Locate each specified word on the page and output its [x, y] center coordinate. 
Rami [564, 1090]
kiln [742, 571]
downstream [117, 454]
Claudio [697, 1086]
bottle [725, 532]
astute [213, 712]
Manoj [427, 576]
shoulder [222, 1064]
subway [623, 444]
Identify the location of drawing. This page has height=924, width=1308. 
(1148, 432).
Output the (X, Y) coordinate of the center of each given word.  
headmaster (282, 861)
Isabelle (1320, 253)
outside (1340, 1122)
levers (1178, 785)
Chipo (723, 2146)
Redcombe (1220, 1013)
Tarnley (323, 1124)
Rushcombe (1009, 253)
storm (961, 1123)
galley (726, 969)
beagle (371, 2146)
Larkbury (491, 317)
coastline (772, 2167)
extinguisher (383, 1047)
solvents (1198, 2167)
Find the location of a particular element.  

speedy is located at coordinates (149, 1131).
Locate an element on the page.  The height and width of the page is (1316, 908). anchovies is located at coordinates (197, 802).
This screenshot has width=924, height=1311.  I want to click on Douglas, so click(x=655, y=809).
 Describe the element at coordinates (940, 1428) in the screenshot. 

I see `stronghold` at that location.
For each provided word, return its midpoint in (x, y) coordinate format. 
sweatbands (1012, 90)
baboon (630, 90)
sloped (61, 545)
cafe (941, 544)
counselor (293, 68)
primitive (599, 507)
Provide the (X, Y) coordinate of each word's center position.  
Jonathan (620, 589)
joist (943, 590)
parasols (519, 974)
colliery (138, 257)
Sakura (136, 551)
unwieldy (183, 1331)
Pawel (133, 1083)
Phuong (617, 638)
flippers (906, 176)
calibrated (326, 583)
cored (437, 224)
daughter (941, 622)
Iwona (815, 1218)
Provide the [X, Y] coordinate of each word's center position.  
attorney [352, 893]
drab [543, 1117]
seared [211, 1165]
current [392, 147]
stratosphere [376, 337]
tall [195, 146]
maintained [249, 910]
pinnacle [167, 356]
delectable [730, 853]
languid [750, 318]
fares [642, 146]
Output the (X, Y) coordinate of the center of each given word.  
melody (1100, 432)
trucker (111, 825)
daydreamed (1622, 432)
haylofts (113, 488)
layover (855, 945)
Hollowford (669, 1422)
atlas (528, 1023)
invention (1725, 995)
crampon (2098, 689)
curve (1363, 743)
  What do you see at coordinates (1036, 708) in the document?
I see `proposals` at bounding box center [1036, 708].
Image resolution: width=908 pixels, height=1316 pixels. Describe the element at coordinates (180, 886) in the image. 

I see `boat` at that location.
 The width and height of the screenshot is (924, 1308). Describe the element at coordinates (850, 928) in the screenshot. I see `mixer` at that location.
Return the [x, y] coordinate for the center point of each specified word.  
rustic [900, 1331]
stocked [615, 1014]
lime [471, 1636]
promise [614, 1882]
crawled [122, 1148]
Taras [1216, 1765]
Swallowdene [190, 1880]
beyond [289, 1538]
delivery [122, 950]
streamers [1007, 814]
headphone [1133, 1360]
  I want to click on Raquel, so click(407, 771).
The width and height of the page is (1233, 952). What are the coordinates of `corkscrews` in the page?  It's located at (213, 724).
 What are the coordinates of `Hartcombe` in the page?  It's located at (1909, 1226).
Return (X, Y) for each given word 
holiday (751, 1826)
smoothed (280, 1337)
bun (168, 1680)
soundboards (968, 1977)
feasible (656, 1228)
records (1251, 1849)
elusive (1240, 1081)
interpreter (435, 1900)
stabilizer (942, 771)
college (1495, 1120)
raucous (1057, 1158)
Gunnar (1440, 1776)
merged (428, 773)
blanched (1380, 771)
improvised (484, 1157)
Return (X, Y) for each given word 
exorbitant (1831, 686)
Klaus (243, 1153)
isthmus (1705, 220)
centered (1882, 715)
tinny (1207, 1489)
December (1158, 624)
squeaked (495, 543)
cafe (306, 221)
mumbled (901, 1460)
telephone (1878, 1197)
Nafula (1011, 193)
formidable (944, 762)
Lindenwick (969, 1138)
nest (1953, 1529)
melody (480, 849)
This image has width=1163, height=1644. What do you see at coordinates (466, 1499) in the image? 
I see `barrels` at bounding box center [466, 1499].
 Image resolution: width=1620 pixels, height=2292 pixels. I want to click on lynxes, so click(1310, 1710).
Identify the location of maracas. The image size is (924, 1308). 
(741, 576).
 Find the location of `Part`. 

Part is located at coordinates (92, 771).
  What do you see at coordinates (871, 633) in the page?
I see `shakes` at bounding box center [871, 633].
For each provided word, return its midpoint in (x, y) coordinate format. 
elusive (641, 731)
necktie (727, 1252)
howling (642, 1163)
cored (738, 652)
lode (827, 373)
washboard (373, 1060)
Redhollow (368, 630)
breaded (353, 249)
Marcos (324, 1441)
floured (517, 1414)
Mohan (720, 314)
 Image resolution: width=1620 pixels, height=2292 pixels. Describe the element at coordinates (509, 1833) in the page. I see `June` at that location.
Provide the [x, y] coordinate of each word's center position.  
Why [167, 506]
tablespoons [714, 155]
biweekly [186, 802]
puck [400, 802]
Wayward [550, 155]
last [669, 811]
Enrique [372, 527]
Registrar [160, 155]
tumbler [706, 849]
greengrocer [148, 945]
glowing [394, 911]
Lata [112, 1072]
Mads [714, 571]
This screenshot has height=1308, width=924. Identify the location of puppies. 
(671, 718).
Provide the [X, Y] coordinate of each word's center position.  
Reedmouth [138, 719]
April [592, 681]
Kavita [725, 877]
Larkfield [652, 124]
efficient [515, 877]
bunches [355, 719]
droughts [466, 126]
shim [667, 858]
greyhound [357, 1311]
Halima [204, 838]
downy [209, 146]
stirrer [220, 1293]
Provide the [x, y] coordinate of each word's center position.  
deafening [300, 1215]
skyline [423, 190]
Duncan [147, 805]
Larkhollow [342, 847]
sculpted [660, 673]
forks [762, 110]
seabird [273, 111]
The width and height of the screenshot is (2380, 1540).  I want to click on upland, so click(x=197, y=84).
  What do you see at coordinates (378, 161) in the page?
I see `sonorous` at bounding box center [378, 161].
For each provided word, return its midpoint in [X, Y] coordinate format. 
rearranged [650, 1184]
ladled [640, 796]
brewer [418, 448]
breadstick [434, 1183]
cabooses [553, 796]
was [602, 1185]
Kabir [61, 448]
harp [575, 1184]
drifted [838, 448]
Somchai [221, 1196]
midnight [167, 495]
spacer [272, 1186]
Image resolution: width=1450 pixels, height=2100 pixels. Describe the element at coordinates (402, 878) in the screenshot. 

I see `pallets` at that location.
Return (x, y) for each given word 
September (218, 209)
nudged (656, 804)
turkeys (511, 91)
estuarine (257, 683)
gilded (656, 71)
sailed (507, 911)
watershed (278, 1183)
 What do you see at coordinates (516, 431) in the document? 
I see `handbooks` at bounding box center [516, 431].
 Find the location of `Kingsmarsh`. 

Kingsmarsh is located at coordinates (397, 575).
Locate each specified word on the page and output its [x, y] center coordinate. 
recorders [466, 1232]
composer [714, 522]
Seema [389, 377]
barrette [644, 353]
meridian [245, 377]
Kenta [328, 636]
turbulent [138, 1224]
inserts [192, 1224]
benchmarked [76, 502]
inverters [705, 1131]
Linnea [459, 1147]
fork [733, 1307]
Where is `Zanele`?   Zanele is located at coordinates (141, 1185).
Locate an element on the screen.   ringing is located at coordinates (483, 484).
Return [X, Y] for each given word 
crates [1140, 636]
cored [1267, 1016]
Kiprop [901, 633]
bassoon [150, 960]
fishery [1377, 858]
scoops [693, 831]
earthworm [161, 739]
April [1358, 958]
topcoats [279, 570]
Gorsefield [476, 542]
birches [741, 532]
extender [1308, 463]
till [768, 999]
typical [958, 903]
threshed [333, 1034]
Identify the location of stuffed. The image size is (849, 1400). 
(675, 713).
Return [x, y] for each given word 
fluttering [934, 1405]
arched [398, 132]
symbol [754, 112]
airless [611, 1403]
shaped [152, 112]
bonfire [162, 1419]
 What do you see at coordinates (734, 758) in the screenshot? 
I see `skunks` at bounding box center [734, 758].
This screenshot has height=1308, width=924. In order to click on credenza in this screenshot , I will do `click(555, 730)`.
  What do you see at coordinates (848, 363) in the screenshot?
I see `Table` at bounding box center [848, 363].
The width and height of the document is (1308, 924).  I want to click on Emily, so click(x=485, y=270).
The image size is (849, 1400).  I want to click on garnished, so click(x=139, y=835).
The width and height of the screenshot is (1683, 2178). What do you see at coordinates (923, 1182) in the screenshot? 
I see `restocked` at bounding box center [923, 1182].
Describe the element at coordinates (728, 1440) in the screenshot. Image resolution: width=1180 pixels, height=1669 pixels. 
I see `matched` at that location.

• OBJECTIVE: Retype the lines of the records above from the line containing "promise [614, 1882]" through the line containing "Gunnar (1440, 1776)", keeping both of those lines.

• SOLUTION TO THE PROBLEM:
promise [614, 1882]
crawled [122, 1148]
Taras [1216, 1765]
Swallowdene [190, 1880]
beyond [289, 1538]
delivery [122, 950]
streamers [1007, 814]
headphone [1133, 1360]
  I want to click on Raquel, so click(407, 771).
The width and height of the page is (1233, 952). What are the coordinates of `corkscrews` in the page?  It's located at (213, 724).
 What are the coordinates of `Hartcombe` in the page?  It's located at (1909, 1226).
Return (X, Y) for each given word 
holiday (751, 1826)
smoothed (280, 1337)
bun (168, 1680)
soundboards (968, 1977)
feasible (656, 1228)
records (1251, 1849)
elusive (1240, 1081)
interpreter (435, 1900)
stabilizer (942, 771)
college (1495, 1120)
raucous (1057, 1158)
Gunnar (1440, 1776)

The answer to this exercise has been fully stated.